**WHAT TO DO:**
Output the whole listing below exactly, omitting the images.

**SUPPLIED RECORDS:**
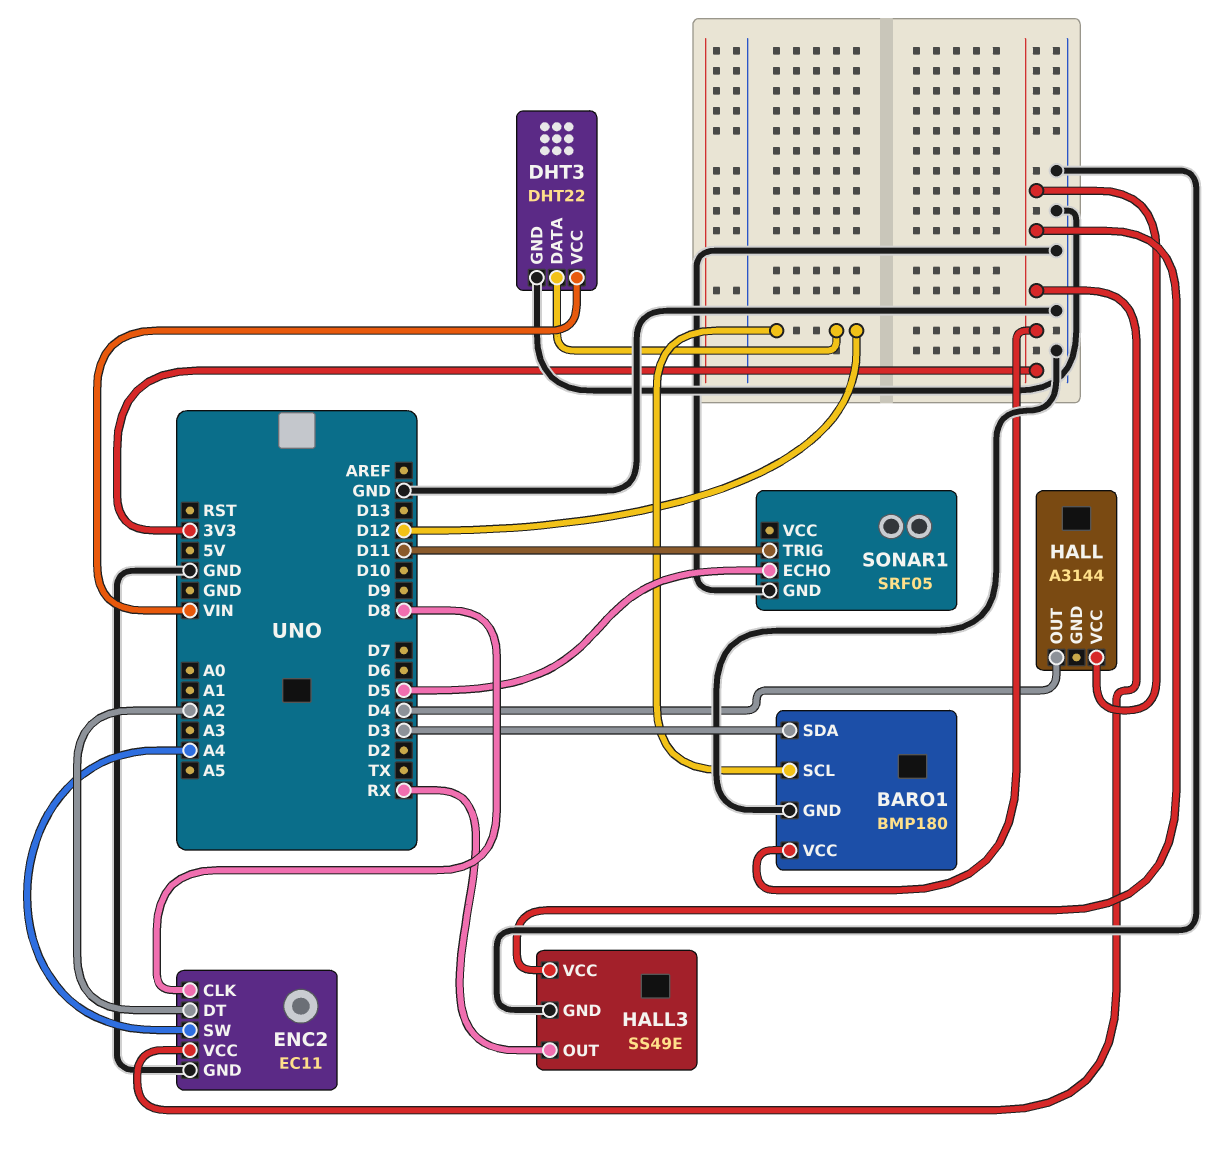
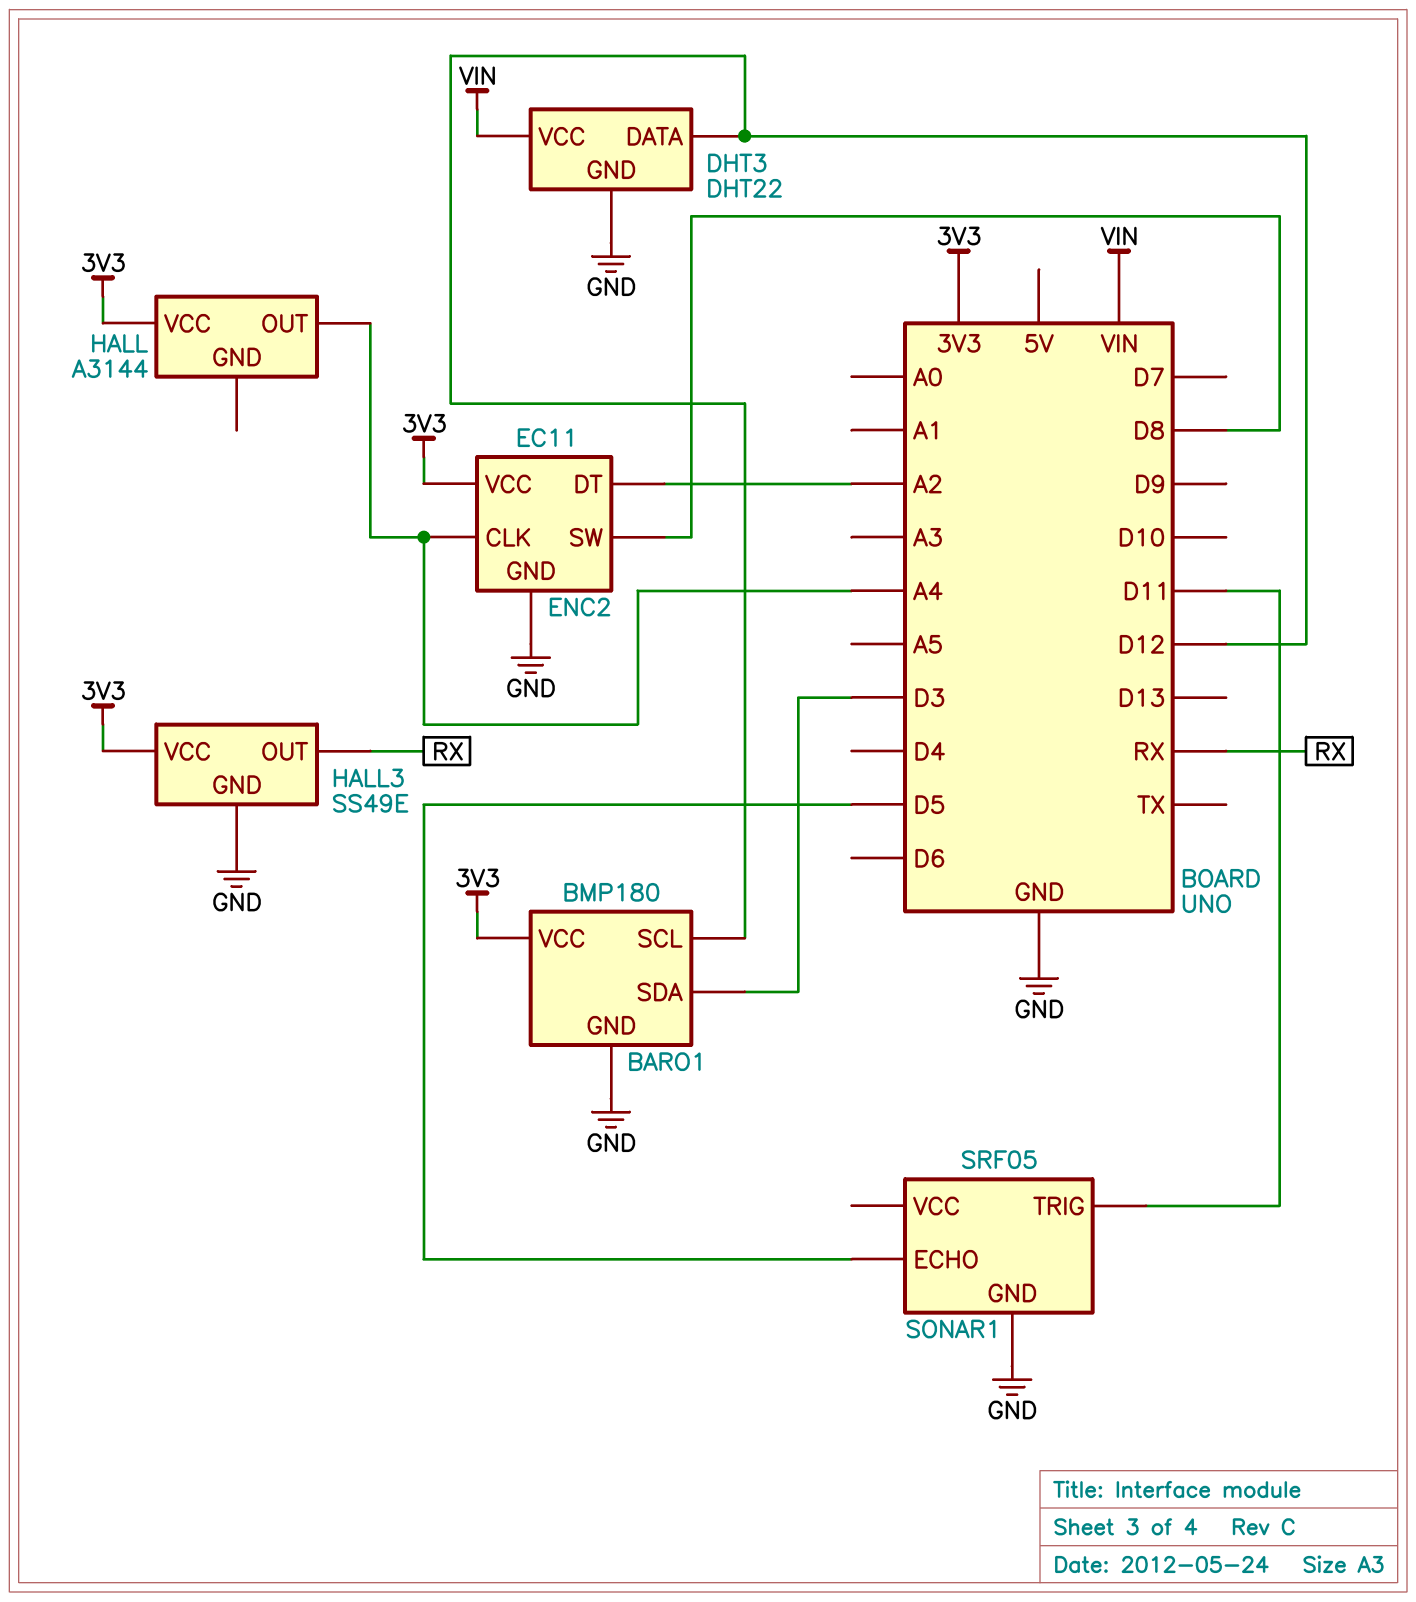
ENC2 pin CLK: D8 -> A4
ENC2 pin SW: A4 -> D8
HALL pin OUT: D4 -> A4

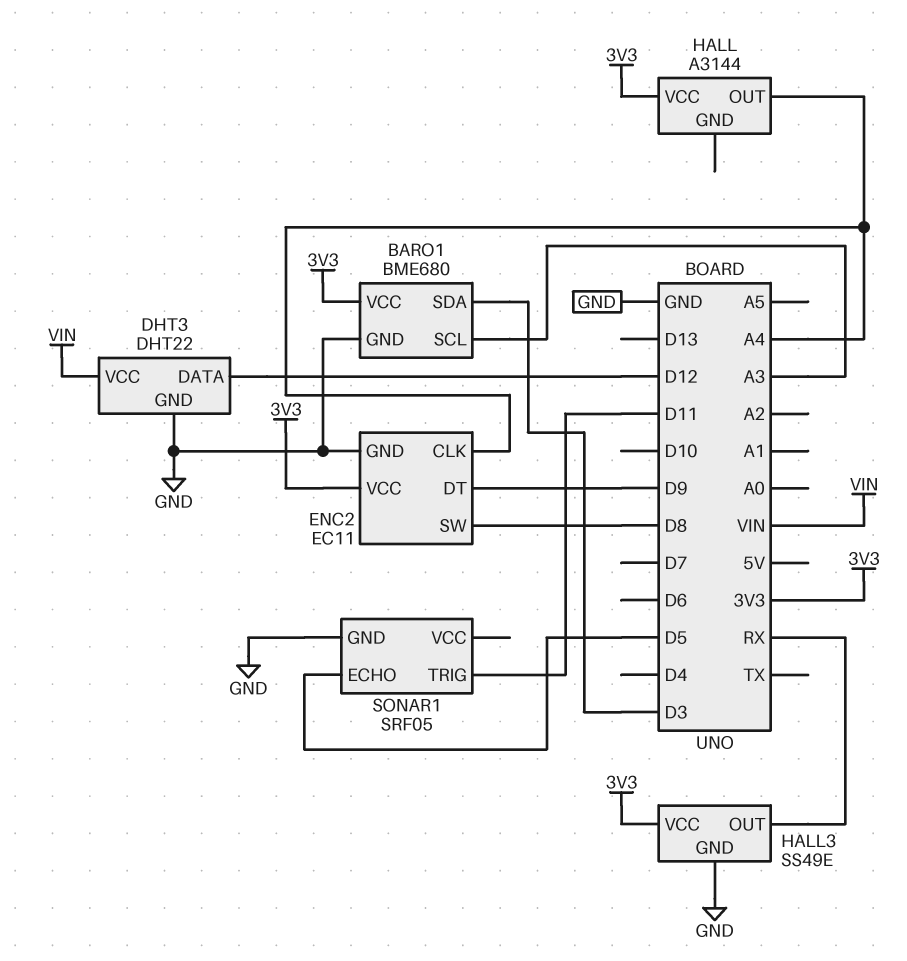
BARO1: BMP180 -> BME680
BARO1 pin SCL: D12 -> A3
ENC2 pin DT: A2 -> D9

**ANSWER BOX:**
ENC2 pin CLK: D8 -> A4
ENC2 pin SW: A4 -> D8
HALL pin OUT: D4 -> A4

BARO1: BMP180 -> BME680
BARO1 pin SCL: D12 -> A3
ENC2 pin DT: A2 -> D9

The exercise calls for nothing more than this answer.